* _Task directions_: The reply should be the records repeated exactly, without any images.

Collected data
┌──
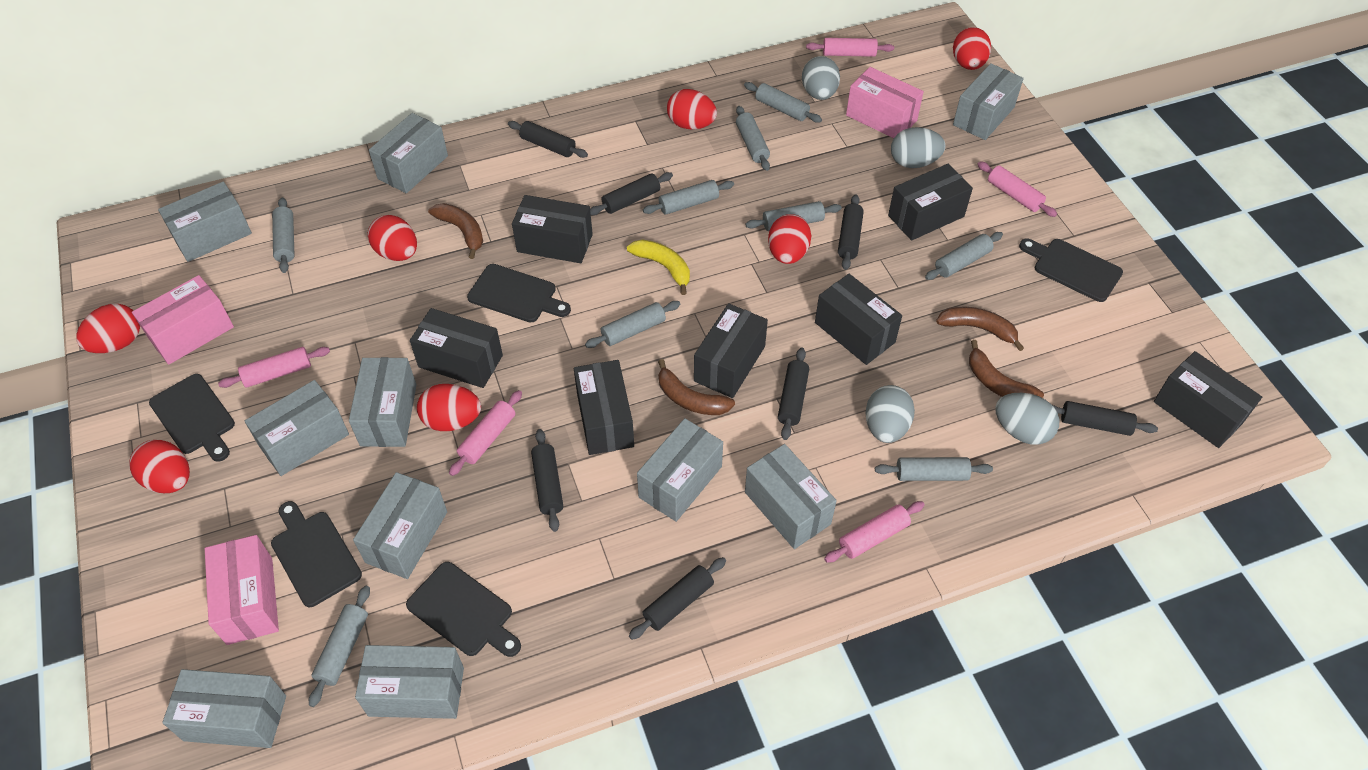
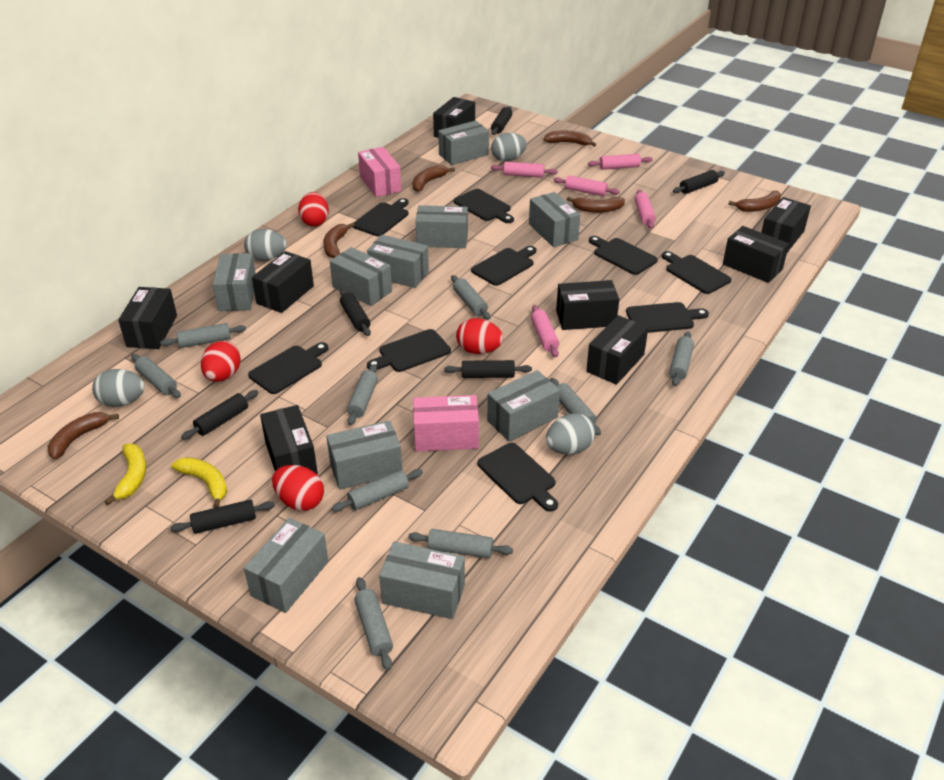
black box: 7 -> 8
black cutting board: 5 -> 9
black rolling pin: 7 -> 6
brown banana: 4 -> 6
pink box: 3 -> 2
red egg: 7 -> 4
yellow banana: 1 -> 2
└──
* _Exercise response_:
black box: 7 -> 8
black cutting board: 5 -> 9
black rolling pin: 7 -> 6
brown banana: 4 -> 6
pink box: 3 -> 2
red egg: 7 -> 4
yellow banana: 1 -> 2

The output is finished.